§ About this exercise
Pictures in the data should be dropped; transcribe exactly the lines from the one that has "(622, 479) = (864, 407): orange" through the one that has "(471, 99) = (636, 140): red".

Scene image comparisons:
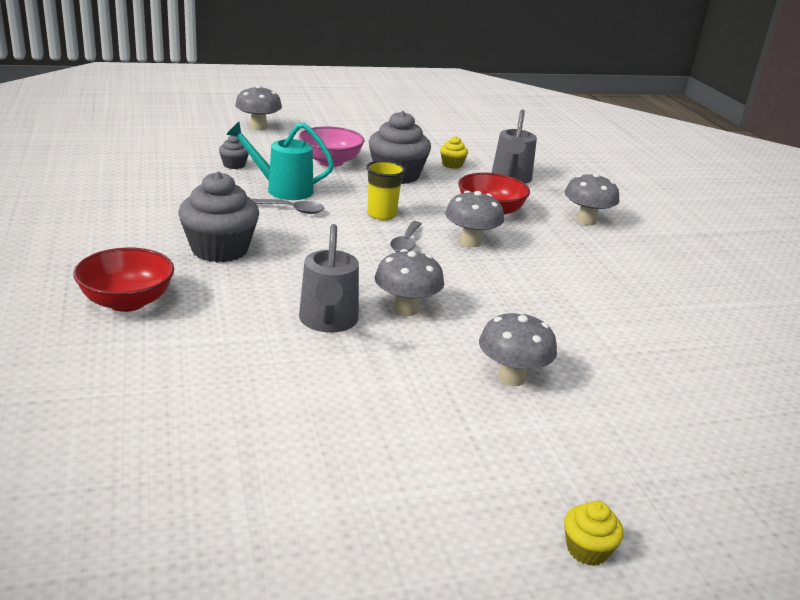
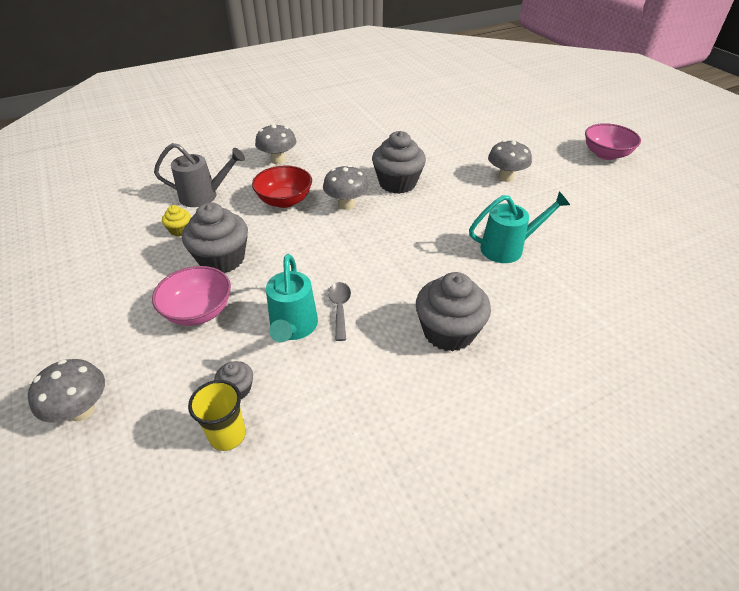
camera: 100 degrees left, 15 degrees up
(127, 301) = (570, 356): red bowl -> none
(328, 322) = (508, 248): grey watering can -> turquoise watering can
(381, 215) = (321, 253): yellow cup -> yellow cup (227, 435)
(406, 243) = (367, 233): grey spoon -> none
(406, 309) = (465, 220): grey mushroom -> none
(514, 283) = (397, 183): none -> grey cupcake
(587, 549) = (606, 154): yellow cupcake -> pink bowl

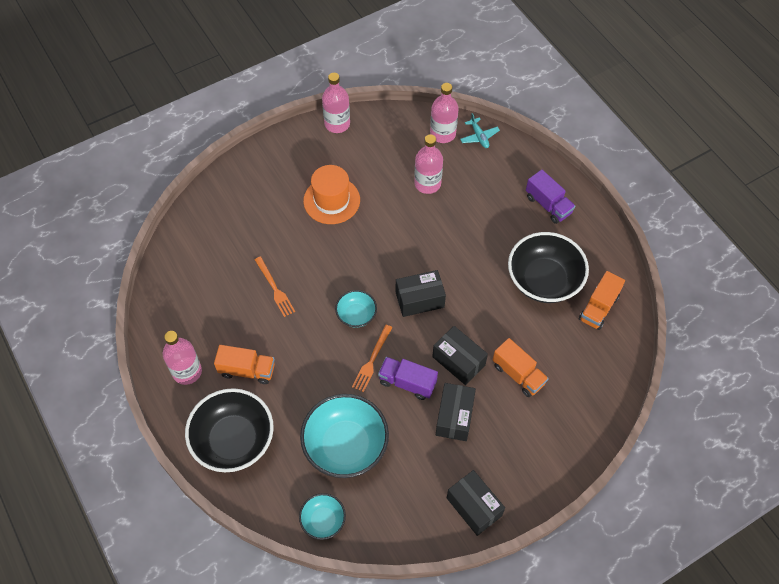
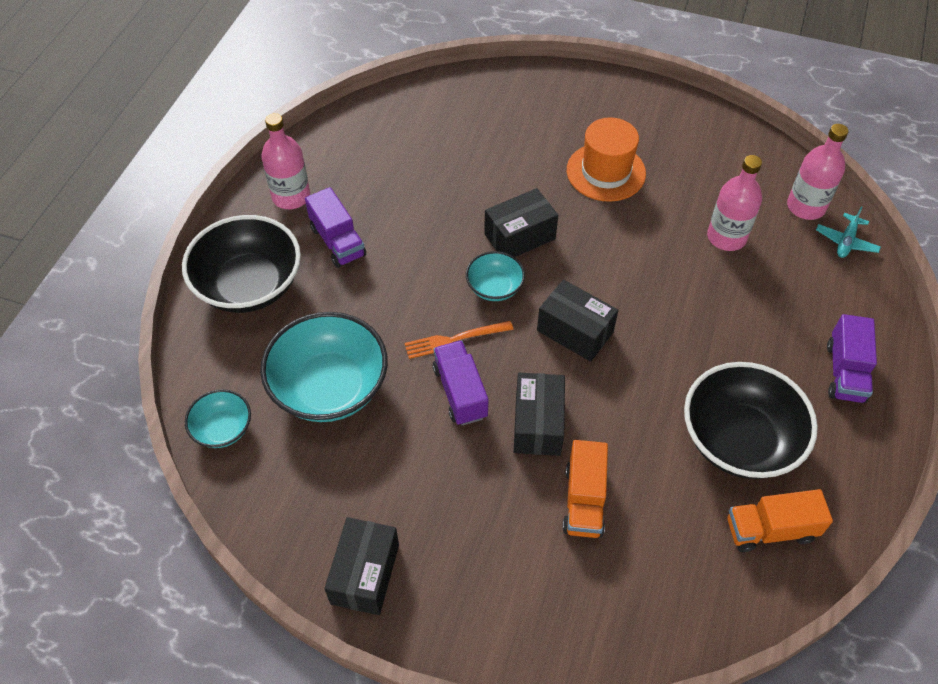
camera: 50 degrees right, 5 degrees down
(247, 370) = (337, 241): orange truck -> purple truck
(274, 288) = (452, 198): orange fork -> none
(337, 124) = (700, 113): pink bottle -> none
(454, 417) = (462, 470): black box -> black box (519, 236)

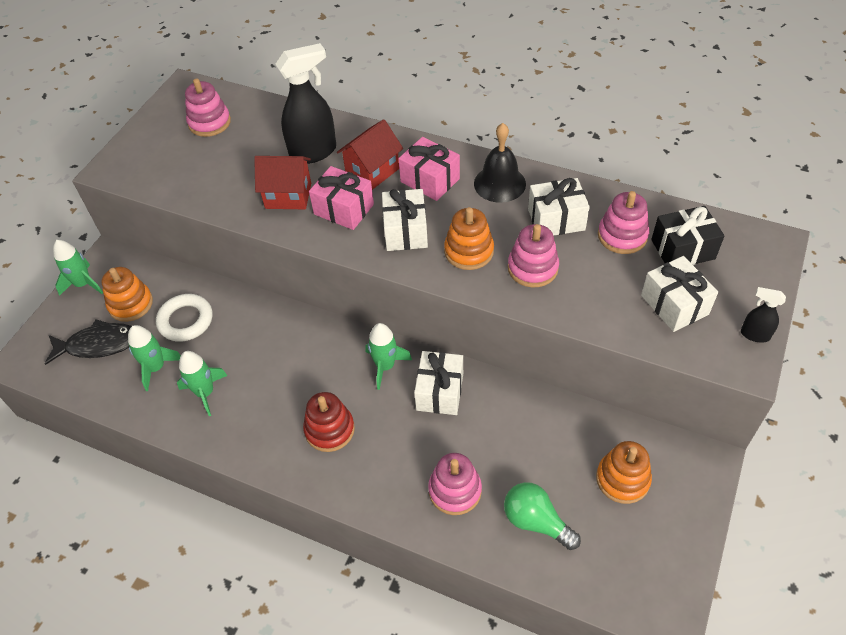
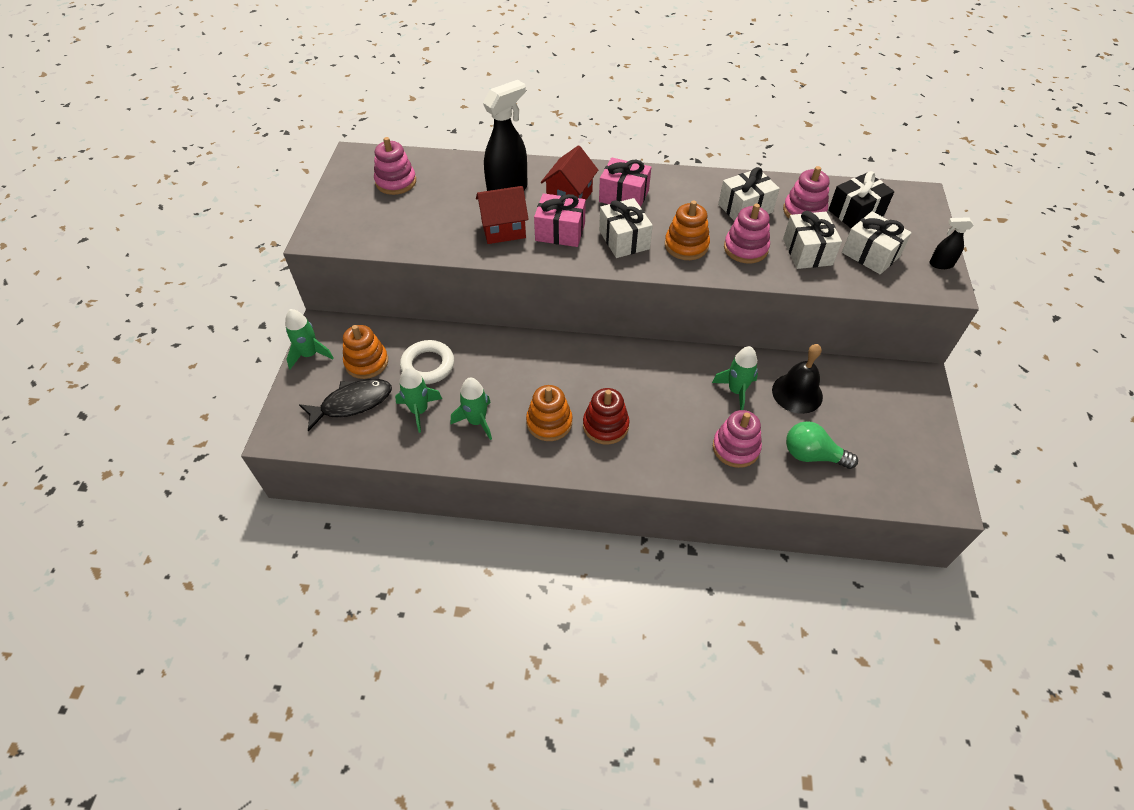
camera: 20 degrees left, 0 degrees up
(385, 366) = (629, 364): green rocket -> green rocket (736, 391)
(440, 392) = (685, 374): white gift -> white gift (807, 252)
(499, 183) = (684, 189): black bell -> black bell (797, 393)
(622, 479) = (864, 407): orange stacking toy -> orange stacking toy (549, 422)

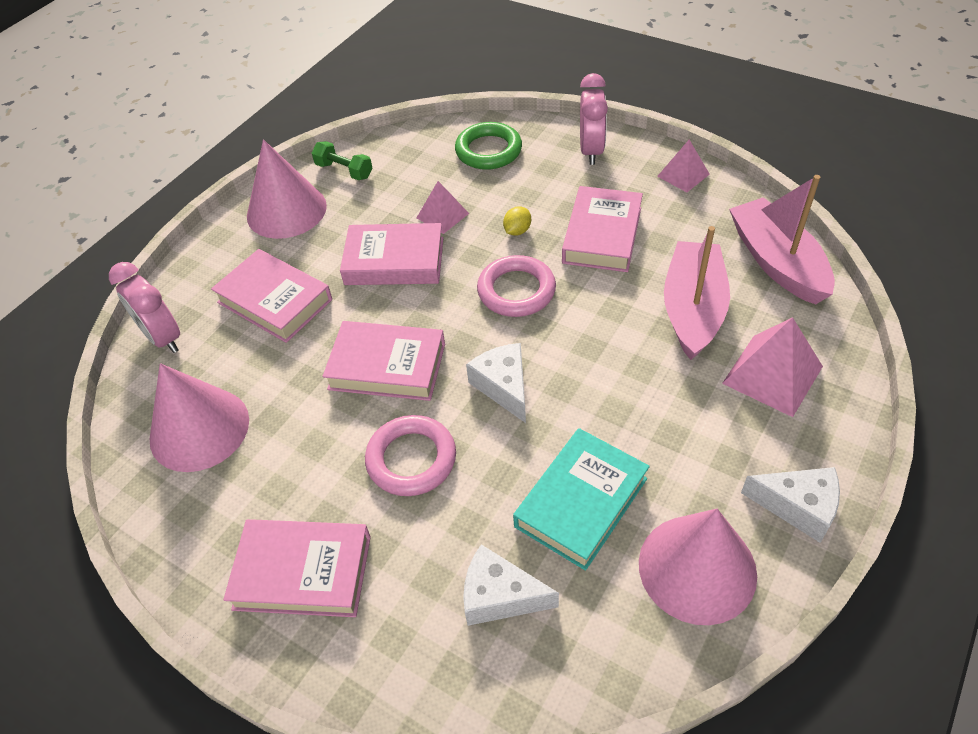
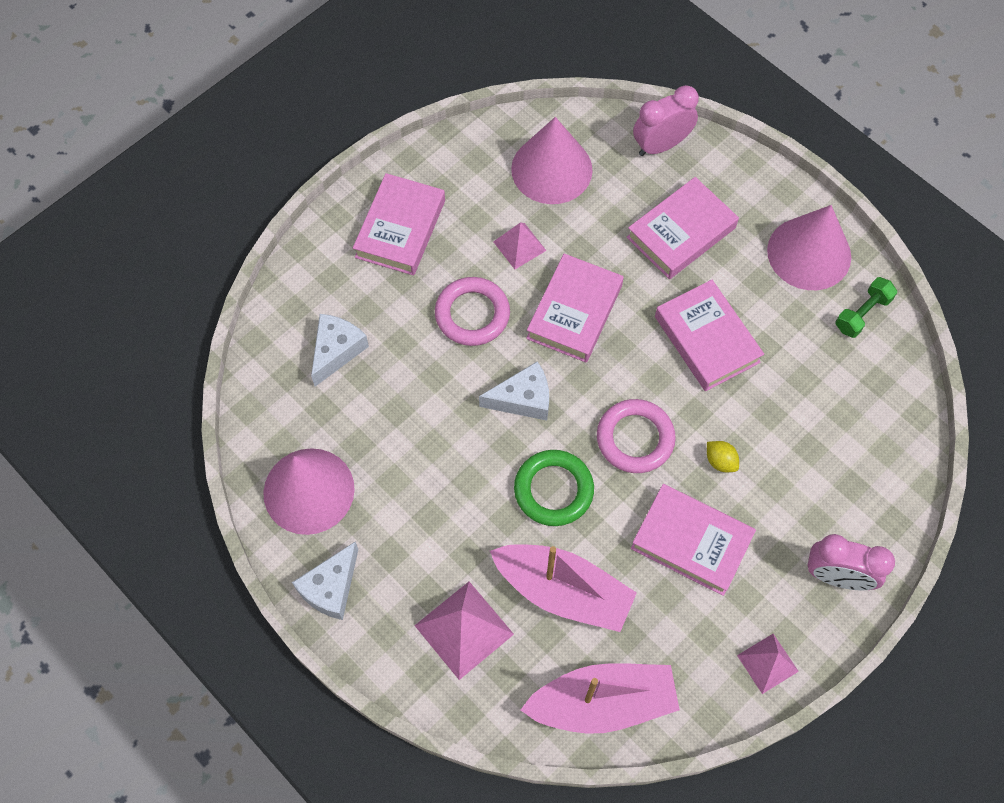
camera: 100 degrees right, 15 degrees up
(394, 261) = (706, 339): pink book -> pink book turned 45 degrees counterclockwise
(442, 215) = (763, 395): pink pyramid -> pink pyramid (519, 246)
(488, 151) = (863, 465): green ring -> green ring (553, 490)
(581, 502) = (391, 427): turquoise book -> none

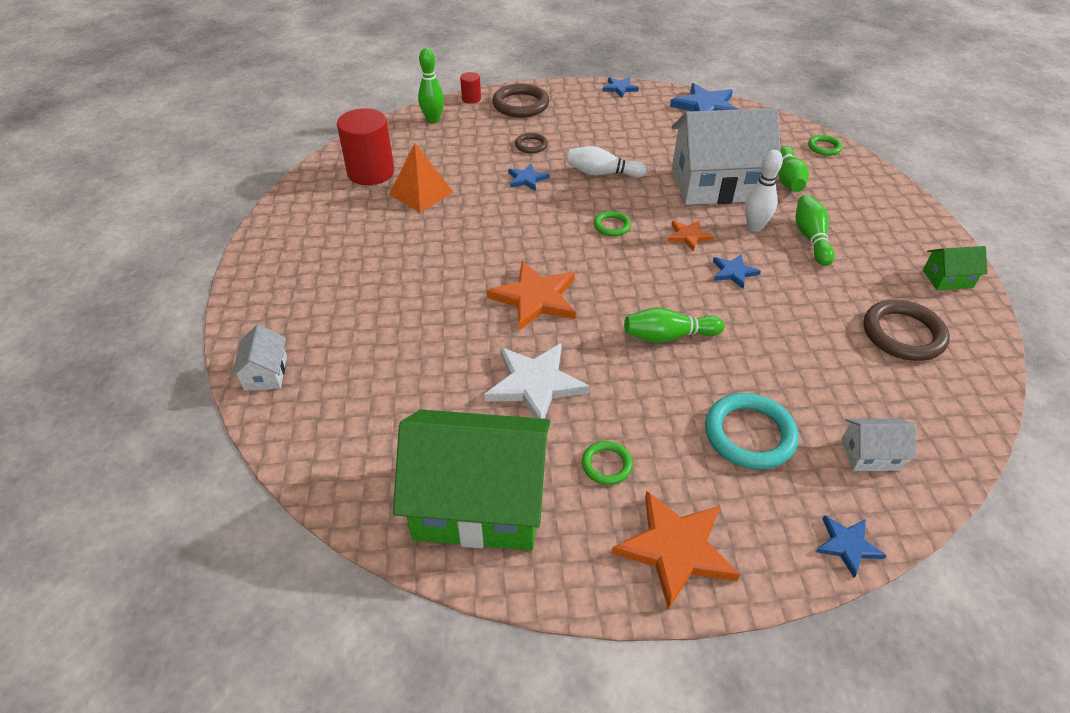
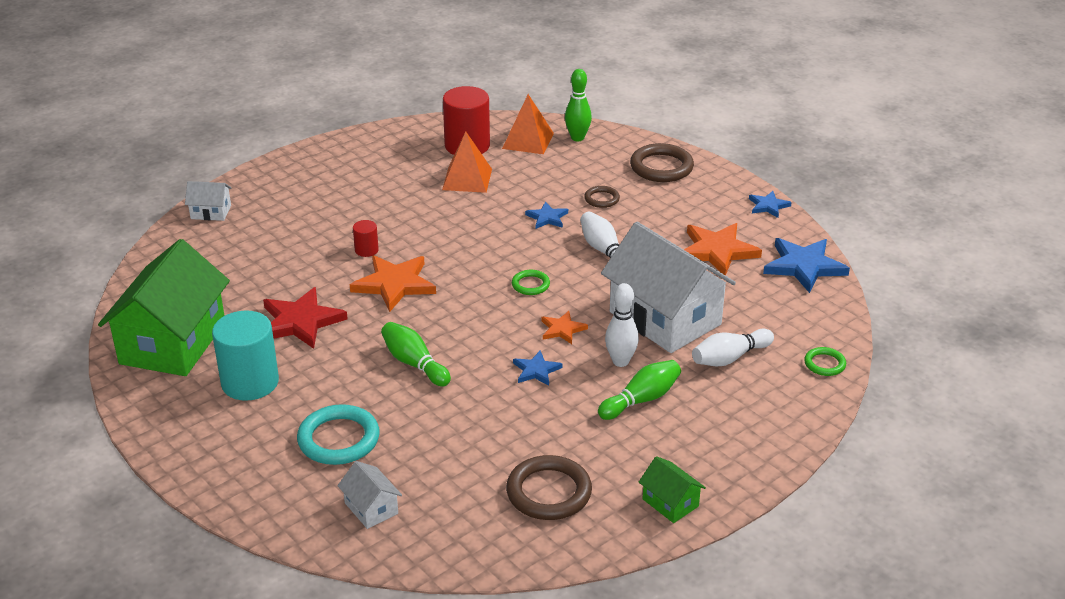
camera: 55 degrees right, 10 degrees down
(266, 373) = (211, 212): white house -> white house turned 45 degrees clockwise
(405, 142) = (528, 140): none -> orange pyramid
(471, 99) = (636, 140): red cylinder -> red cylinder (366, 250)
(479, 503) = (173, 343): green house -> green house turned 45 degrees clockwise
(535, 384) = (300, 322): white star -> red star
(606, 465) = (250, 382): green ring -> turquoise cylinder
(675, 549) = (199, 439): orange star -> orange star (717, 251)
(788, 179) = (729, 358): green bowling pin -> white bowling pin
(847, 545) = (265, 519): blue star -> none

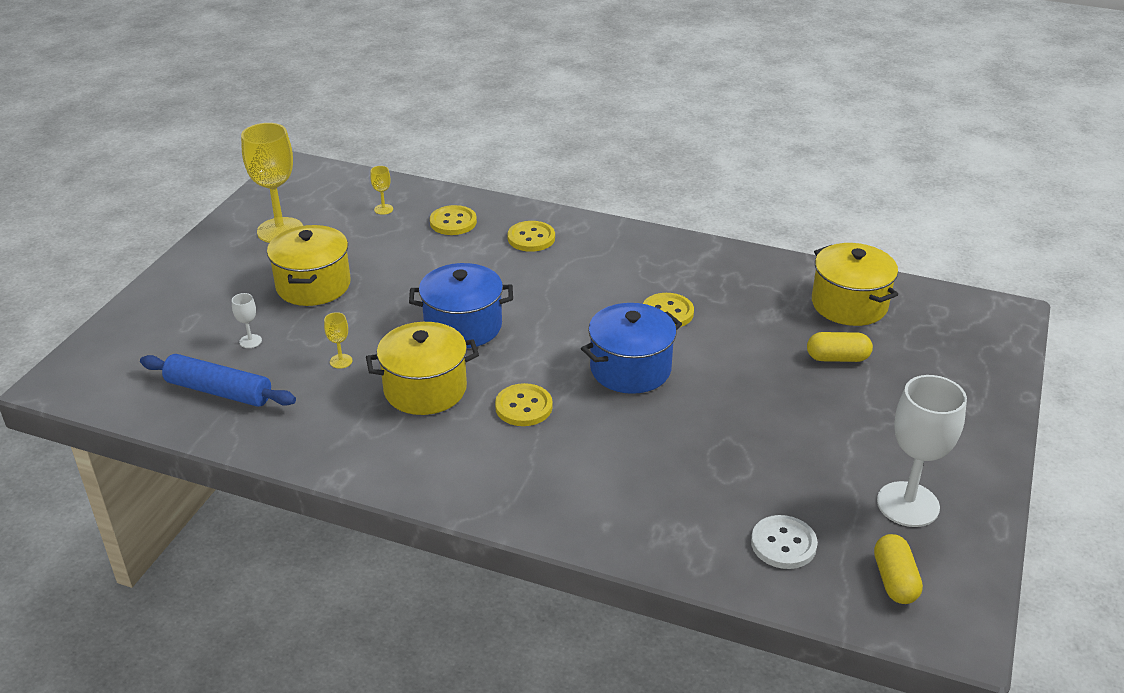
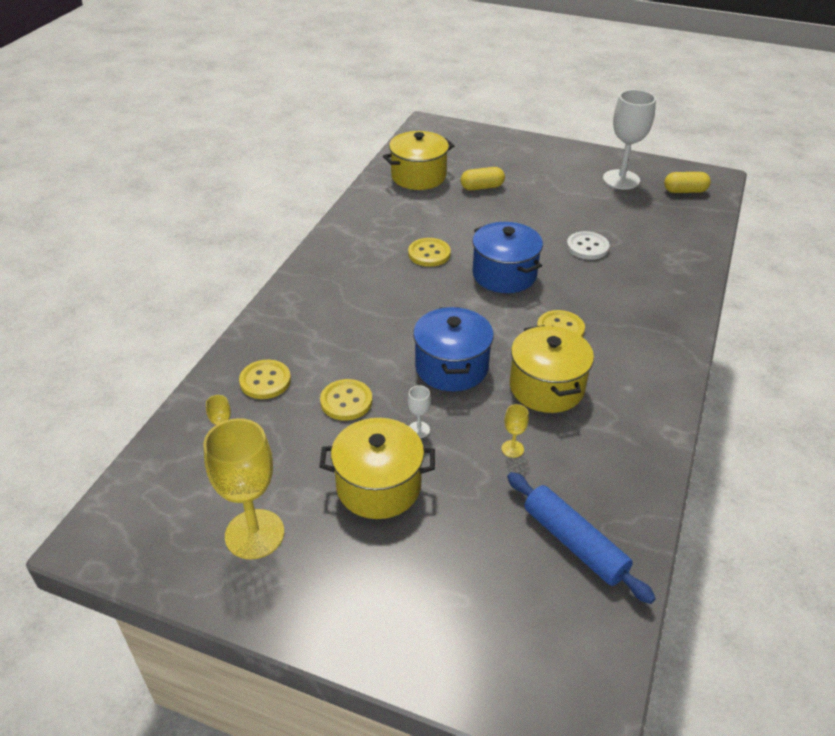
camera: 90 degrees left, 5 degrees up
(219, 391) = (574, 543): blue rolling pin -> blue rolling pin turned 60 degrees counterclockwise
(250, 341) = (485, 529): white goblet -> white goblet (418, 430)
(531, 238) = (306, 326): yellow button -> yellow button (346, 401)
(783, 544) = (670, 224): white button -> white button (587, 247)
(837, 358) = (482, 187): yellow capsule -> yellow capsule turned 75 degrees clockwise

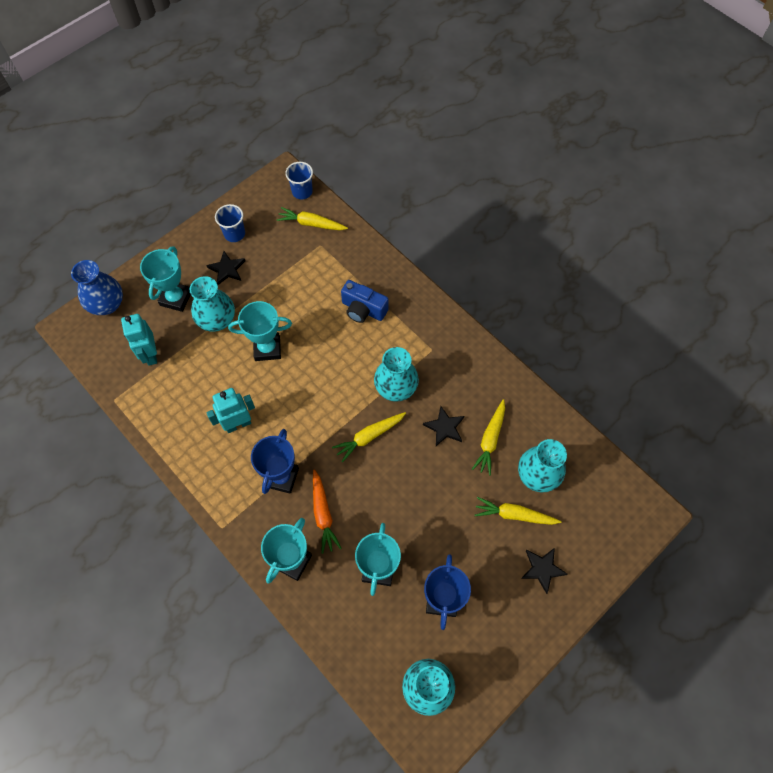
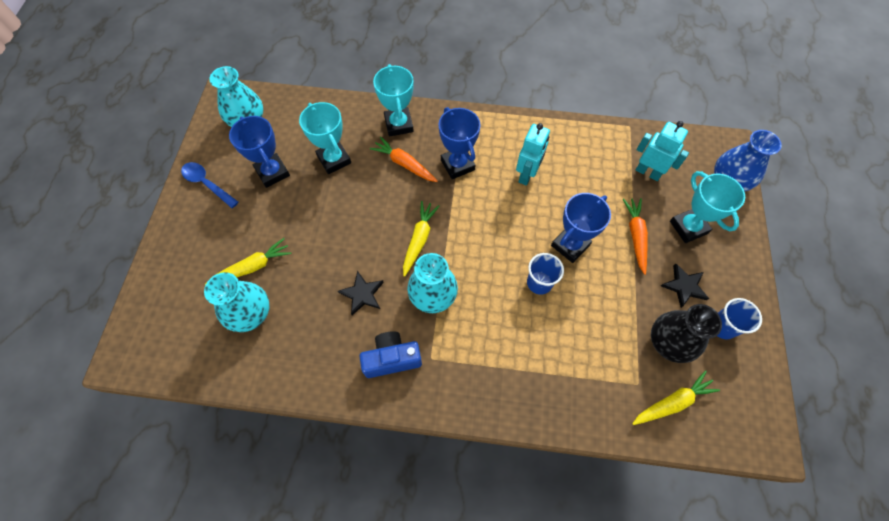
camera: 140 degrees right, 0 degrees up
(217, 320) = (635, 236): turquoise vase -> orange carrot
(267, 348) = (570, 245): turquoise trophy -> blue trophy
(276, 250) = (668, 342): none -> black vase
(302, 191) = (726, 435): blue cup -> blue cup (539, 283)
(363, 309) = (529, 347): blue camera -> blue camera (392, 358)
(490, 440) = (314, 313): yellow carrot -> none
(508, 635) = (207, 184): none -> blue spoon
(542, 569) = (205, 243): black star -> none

§ Answer box
(622, 479) = (864, 407): orange stacking toy -> orange stacking toy (549, 422)

camera: 100 degrees right, 15 degrees up
(394, 261) = (706, 339): pink book -> pink book turned 45 degrees counterclockwise
(442, 215) = (763, 395): pink pyramid -> pink pyramid (519, 246)
(488, 151) = (863, 465): green ring -> green ring (553, 490)
(581, 502) = (391, 427): turquoise book -> none

camera: 55 degrees right, 10 degrees down
(266, 373) = (211, 212): white house -> white house turned 45 degrees clockwise
(405, 142) = (528, 140): none -> orange pyramid
(471, 99) = (636, 140): red cylinder -> red cylinder (366, 250)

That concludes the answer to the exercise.